Data items:
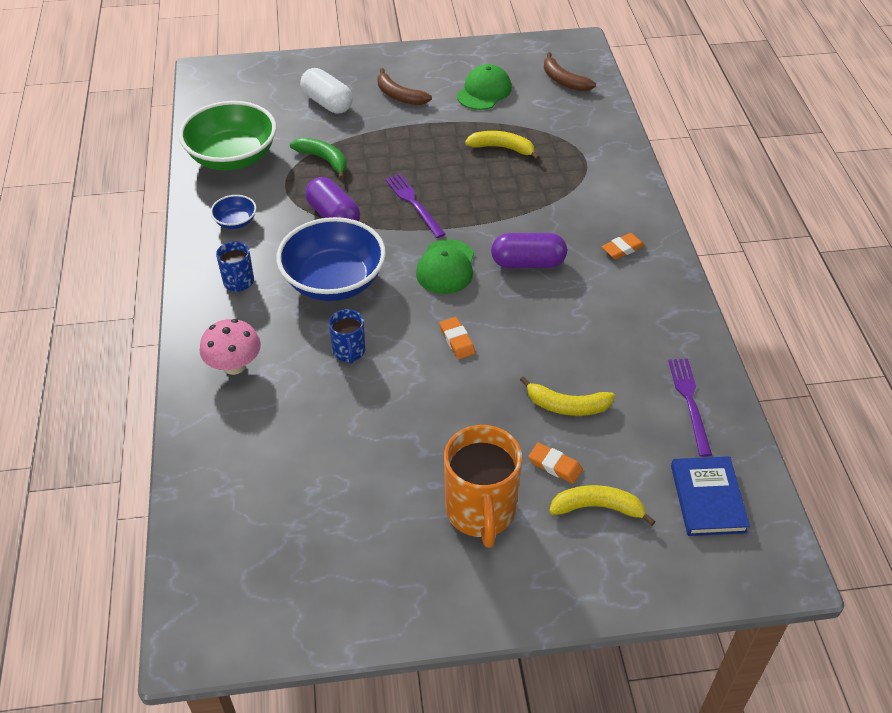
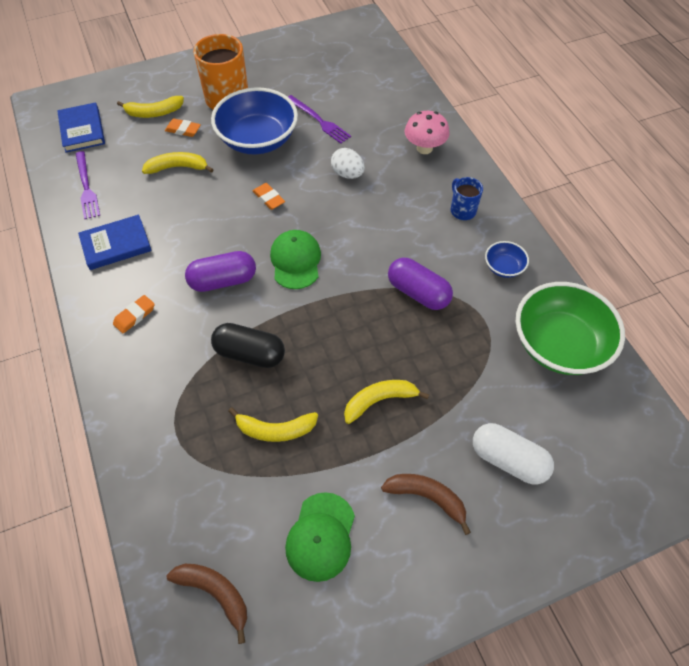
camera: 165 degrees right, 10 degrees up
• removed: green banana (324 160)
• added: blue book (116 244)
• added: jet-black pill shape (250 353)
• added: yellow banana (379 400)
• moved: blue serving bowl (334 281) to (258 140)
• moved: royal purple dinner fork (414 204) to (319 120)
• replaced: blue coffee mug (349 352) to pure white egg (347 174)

Exercise prompt ▸
State how many lines in the entries hold "blue". Nothing should come before or after the number.

Result of the exercise ▸
3